◆ Problem to work on
Your response must be made up of each line in the data below that contains the string "brown".

◆ Supplied records

------------------------------

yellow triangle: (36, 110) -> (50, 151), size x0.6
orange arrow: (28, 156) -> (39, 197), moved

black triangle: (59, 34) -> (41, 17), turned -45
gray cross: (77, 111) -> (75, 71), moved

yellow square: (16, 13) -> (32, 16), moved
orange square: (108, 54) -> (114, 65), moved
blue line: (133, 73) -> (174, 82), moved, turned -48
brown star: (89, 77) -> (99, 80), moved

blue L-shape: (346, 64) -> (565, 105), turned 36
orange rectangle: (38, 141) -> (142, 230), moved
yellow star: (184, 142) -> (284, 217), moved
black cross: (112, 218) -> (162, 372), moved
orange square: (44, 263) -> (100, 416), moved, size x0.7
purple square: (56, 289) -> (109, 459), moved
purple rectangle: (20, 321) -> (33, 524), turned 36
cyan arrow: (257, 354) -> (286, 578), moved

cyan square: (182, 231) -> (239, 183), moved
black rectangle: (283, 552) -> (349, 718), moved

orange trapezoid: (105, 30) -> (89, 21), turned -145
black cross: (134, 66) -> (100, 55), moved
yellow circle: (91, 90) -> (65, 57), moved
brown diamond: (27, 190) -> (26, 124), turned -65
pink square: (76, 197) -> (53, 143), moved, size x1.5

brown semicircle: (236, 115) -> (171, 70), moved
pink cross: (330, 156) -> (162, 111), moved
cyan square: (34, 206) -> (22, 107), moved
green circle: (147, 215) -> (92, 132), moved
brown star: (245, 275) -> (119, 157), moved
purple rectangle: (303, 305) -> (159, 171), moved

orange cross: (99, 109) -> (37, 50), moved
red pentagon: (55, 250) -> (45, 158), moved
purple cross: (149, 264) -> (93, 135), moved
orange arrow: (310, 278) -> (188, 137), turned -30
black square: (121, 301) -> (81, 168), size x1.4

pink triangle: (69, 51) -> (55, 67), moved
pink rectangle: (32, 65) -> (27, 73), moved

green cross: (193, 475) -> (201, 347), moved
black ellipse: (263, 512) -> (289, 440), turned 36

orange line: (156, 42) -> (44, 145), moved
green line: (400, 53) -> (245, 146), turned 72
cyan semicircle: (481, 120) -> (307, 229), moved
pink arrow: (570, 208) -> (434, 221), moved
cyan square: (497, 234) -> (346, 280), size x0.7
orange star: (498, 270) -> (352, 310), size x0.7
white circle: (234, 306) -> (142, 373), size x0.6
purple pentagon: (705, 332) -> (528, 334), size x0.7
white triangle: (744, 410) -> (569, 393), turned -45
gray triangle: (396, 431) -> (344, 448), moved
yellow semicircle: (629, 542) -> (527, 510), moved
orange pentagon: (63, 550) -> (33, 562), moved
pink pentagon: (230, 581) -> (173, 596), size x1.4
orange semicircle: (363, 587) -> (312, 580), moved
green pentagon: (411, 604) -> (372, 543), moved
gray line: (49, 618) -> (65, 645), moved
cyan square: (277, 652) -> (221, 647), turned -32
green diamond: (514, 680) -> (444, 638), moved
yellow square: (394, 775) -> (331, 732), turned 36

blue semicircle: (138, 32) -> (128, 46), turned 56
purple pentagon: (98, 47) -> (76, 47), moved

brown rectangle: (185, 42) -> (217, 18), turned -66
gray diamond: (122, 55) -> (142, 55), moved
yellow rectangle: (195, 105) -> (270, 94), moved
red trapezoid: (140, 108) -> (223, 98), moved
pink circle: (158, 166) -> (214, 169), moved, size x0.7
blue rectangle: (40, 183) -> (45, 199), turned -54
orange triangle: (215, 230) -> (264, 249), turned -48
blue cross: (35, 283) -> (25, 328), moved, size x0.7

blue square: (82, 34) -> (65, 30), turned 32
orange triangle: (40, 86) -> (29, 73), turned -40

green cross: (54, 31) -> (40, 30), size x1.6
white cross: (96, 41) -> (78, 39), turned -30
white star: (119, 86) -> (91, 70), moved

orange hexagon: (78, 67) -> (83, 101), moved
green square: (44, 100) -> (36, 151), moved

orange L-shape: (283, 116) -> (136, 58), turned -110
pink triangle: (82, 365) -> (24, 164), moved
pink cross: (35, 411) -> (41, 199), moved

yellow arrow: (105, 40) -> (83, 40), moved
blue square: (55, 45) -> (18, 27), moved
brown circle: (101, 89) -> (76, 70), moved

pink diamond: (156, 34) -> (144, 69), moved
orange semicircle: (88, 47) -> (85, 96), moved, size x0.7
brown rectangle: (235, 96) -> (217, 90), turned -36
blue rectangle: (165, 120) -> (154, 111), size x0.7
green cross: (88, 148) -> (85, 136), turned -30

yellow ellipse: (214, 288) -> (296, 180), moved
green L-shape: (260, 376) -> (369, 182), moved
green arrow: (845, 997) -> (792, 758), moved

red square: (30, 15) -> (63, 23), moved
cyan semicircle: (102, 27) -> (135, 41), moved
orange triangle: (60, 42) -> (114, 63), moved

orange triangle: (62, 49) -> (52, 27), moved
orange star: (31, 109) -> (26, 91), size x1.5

------------------------------

◆ Answer to this task
brown star: (89, 77) -> (99, 80), moved
brown diamond: (27, 190) -> (26, 124), turned -65
brown semicircle: (236, 115) -> (171, 70), moved
brown star: (245, 275) -> (119, 157), moved
brown rectangle: (185, 42) -> (217, 18), turned -66
brown circle: (101, 89) -> (76, 70), moved
brown rectangle: (235, 96) -> (217, 90), turned -36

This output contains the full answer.